■ Extracted records:
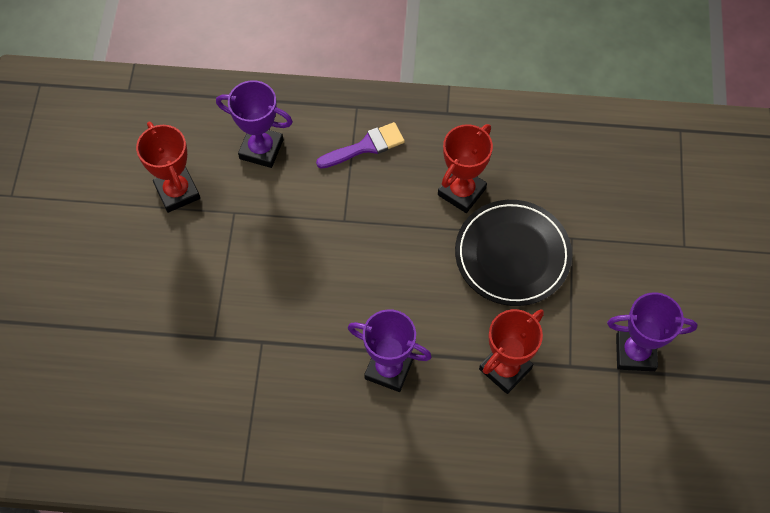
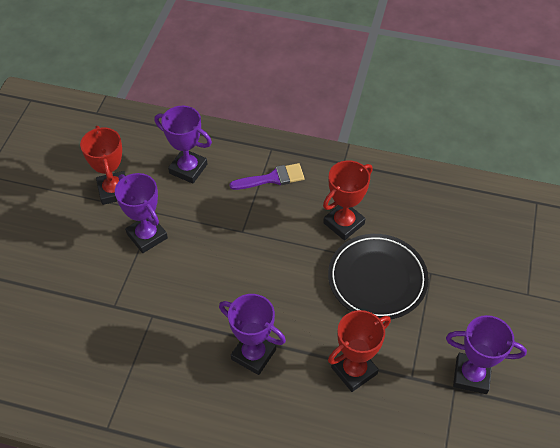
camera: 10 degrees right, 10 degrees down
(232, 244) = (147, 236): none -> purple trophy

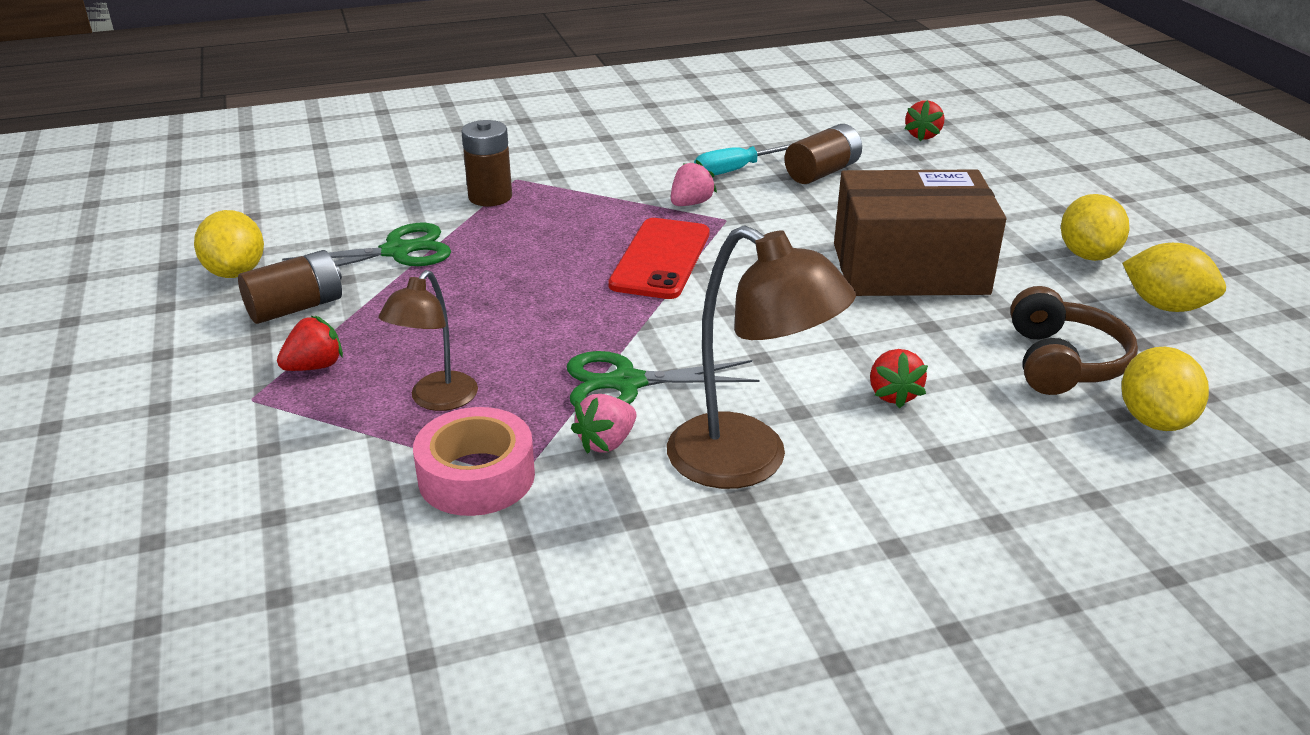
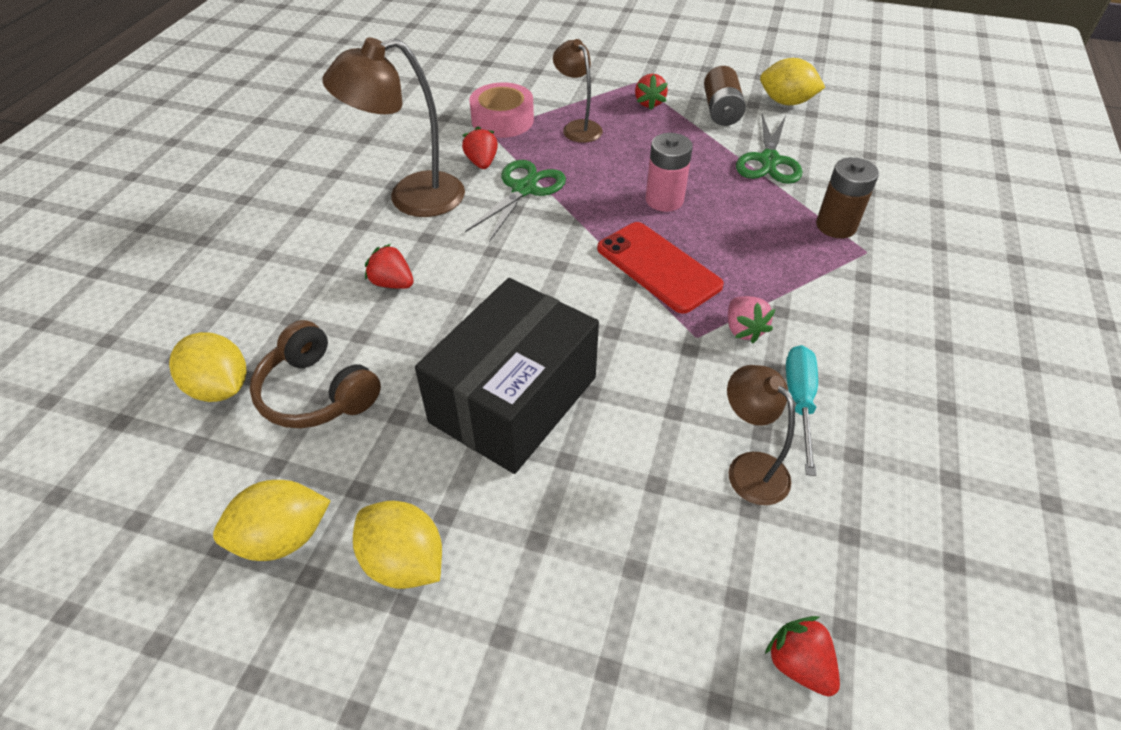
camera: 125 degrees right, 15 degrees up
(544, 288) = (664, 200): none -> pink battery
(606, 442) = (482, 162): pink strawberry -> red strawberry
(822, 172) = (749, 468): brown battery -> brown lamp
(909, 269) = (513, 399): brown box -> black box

---

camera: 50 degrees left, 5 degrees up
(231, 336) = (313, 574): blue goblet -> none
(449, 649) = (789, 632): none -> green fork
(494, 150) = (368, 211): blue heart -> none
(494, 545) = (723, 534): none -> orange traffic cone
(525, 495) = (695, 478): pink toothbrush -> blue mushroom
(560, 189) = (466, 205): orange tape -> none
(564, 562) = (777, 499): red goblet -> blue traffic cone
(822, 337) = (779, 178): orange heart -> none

---

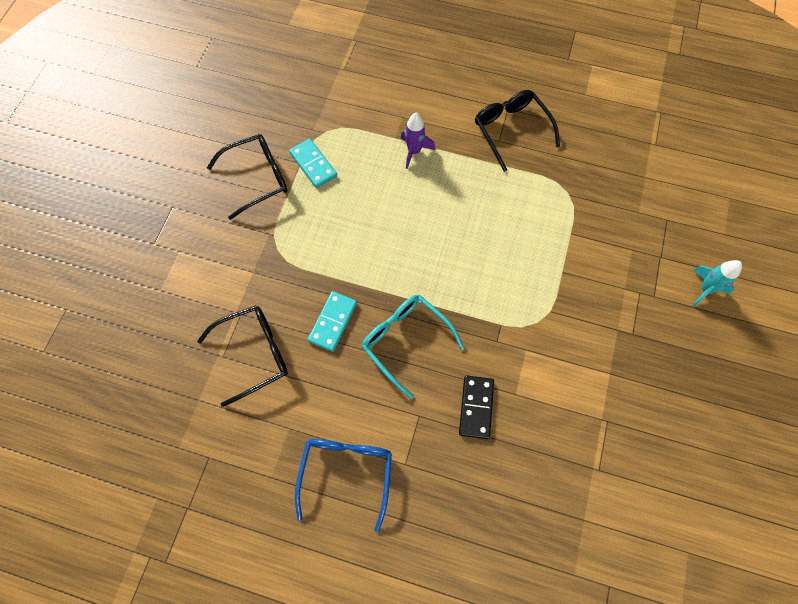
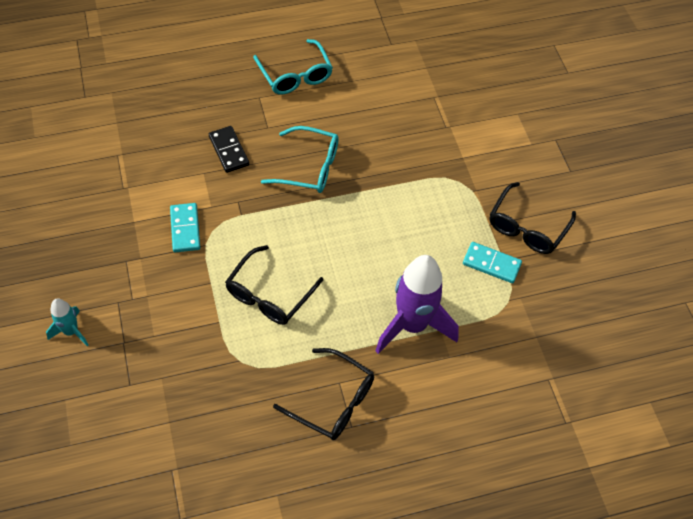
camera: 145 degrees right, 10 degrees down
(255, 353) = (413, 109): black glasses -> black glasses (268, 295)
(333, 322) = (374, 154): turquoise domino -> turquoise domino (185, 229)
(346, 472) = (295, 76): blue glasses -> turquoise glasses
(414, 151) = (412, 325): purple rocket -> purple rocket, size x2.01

■ Work to complete: Copy out exactly the lines above beginning with the line that contains "camera: 10 degrees right, 10 degrees down" and finishing with the line that contains "(909, 269) = (513, 399): brown", including both; leave the pictures out.

■ Output of the task:
camera: 10 degrees right, 10 degrees down
(232, 244) = (147, 236): none -> purple trophy

camera: 125 degrees right, 15 degrees up
(544, 288) = (664, 200): none -> pink battery
(606, 442) = (482, 162): pink strawberry -> red strawberry
(822, 172) = (749, 468): brown battery -> brown lamp
(909, 269) = (513, 399): brown box -> black box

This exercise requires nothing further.